### [Your instructions]
Report each line of the data below that contains the string "bigger", copying the whole line. The match is case-sensitive.

### [Task inputs]

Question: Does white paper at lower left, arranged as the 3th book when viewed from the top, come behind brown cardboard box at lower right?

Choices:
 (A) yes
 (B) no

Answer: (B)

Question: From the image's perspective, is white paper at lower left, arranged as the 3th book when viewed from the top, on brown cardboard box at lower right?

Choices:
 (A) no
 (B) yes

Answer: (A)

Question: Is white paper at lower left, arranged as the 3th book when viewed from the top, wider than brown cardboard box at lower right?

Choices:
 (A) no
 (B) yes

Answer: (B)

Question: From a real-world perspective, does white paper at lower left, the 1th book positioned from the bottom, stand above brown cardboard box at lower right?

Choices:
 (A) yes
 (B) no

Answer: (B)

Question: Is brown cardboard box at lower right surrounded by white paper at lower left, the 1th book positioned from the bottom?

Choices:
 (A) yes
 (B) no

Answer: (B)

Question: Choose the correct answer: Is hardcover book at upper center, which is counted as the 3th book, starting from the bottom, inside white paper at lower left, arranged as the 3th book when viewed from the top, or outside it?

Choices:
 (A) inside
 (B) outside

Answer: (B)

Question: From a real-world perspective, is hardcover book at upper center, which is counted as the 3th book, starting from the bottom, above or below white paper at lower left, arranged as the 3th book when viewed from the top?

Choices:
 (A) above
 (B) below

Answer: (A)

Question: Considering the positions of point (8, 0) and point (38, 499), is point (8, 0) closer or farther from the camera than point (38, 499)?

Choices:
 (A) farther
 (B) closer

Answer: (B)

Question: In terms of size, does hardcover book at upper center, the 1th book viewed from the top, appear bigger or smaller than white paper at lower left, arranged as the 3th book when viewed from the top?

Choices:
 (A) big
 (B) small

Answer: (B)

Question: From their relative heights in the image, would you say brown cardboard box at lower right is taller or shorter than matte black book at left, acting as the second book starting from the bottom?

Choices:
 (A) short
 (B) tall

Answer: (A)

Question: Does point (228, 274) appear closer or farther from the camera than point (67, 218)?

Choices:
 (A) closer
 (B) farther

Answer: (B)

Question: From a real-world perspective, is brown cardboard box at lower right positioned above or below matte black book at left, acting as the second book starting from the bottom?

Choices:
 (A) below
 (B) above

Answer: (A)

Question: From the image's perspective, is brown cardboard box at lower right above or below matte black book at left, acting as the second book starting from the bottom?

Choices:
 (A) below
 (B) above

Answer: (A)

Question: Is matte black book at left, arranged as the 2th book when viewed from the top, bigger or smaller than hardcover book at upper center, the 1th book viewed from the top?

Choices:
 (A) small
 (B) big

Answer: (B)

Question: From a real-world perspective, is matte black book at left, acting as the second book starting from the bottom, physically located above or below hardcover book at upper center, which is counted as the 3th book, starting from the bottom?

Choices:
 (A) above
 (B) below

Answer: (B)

### [Finished task]
Question: In terms of size, does hardcover book at upper center, the 1th book viewed from the top, appear bigger or smaller than white paper at lower left, arranged as the 3th book when viewed from the top?
Question: Is matte black book at left, arranged as the 2th book when viewed from the top, bigger or smaller than hardcover book at upper center, the 1th book viewed from the top?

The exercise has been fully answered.